DATA UNDER STUDY below:

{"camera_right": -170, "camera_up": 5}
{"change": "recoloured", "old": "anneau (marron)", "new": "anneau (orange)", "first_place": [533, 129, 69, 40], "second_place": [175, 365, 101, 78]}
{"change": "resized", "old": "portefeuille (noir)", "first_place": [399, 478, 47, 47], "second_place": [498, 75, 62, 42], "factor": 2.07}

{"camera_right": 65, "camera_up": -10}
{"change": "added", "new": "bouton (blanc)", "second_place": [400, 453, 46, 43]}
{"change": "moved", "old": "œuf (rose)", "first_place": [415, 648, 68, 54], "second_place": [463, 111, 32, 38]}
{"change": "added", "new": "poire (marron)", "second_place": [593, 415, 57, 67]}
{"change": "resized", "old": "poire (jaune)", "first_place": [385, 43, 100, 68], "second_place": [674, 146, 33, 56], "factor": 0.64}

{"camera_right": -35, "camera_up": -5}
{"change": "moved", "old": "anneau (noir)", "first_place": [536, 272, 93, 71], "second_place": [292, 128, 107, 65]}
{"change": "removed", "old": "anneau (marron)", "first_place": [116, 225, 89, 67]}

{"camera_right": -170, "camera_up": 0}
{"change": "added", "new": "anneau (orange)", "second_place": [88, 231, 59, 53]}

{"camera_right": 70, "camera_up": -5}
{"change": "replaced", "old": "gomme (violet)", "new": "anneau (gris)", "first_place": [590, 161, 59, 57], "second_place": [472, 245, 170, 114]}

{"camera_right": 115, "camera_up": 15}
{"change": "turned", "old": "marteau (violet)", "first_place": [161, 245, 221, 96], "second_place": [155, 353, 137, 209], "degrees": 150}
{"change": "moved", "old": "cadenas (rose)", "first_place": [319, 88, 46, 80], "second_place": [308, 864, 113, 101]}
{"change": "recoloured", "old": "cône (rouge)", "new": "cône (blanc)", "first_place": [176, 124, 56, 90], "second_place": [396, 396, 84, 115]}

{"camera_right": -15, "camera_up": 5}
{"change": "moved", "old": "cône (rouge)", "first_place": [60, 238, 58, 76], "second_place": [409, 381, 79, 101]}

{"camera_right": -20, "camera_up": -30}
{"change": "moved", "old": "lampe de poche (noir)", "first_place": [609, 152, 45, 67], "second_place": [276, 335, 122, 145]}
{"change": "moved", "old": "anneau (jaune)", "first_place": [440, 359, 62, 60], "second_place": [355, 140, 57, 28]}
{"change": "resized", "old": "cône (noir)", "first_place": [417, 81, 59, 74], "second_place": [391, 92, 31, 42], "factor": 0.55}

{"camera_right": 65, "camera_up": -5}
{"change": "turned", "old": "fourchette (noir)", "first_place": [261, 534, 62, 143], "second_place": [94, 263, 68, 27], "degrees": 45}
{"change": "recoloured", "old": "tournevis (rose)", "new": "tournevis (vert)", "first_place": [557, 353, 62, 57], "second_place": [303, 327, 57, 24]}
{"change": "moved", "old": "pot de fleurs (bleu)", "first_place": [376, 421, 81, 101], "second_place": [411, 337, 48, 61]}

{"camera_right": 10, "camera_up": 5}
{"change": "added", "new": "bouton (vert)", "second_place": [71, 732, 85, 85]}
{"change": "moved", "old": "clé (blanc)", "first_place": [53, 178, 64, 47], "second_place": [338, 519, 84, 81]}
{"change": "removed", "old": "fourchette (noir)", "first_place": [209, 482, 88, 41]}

End of DATA UNDER STUDY.

Please output all the lines above exactly as given.

## RESPONSE TO THE EXERCISE:
{"camera_right": -170, "camera_up": 5}
{"change": "recoloured", "old": "anneau (marron)", "new": "anneau (orange)", "first_place": [533, 129, 69, 40], "second_place": [175, 365, 101, 78]}
{"change": "resized", "old": "portefeuille (noir)", "first_place": [399, 478, 47, 47], "second_place": [498, 75, 62, 42], "factor": 2.07}

{"camera_right": 65, "camera_up": -10}
{"change": "added", "new": "bouton (blanc)", "second_place": [400, 453, 46, 43]}
{"change": "moved", "old": "œuf (rose)", "first_place": [415, 648, 68, 54], "second_place": [463, 111, 32, 38]}
{"change": "added", "new": "poire (marron)", "second_place": [593, 415, 57, 67]}
{"change": "resized", "old": "poire (jaune)", "first_place": [385, 43, 100, 68], "second_place": [674, 146, 33, 56], "factor": 0.64}

{"camera_right": -35, "camera_up": -5}
{"change": "moved", "old": "anneau (noir)", "first_place": [536, 272, 93, 71], "second_place": [292, 128, 107, 65]}
{"change": "removed", "old": "anneau (marron)", "first_place": [116, 225, 89, 67]}

{"camera_right": -170, "camera_up": 0}
{"change": "added", "new": "anneau (orange)", "second_place": [88, 231, 59, 53]}

{"camera_right": 70, "camera_up": -5}
{"change": "replaced", "old": "gomme (violet)", "new": "anneau (gris)", "first_place": [590, 161, 59, 57], "second_place": [472, 245, 170, 114]}

{"camera_right": 115, "camera_up": 15}
{"change": "turned", "old": "marteau (violet)", "first_place": [161, 245, 221, 96], "second_place": [155, 353, 137, 209], "degrees": 150}
{"change": "moved", "old": "cadenas (rose)", "first_place": [319, 88, 46, 80], "second_place": [308, 864, 113, 101]}
{"change": "recoloured", "old": "cône (rouge)", "new": "cône (blanc)", "first_place": [176, 124, 56, 90], "second_place": [396, 396, 84, 115]}

{"camera_right": -15, "camera_up": 5}
{"change": "moved", "old": "cône (rouge)", "first_place": [60, 238, 58, 76], "second_place": [409, 381, 79, 101]}

{"camera_right": -20, "camera_up": -30}
{"change": "moved", "old": "lampe de poche (noir)", "first_place": [609, 152, 45, 67], "second_place": [276, 335, 122, 145]}
{"change": "moved", "old": "anneau (jaune)", "first_place": [440, 359, 62, 60], "second_place": [355, 140, 57, 28]}
{"change": "resized", "old": "cône (noir)", "first_place": [417, 81, 59, 74], "second_place": [391, 92, 31, 42], "factor": 0.55}

{"camera_right": 65, "camera_up": -5}
{"change": "turned", "old": "fourchette (noir)", "first_place": [261, 534, 62, 143], "second_place": [94, 263, 68, 27], "degrees": 45}
{"change": "recoloured", "old": "tournevis (rose)", "new": "tournevis (vert)", "first_place": [557, 353, 62, 57], "second_place": [303, 327, 57, 24]}
{"change": "moved", "old": "pot de fleurs (bleu)", "first_place": [376, 421, 81, 101], "second_place": [411, 337, 48, 61]}

{"camera_right": 10, "camera_up": 5}
{"change": "added", "new": "bouton (vert)", "second_place": [71, 732, 85, 85]}
{"change": "moved", "old": "clé (blanc)", "first_place": [53, 178, 64, 47], "second_place": [338, 519, 84, 81]}
{"change": "removed", "old": "fourchette (noir)", "first_place": [209, 482, 88, 41]}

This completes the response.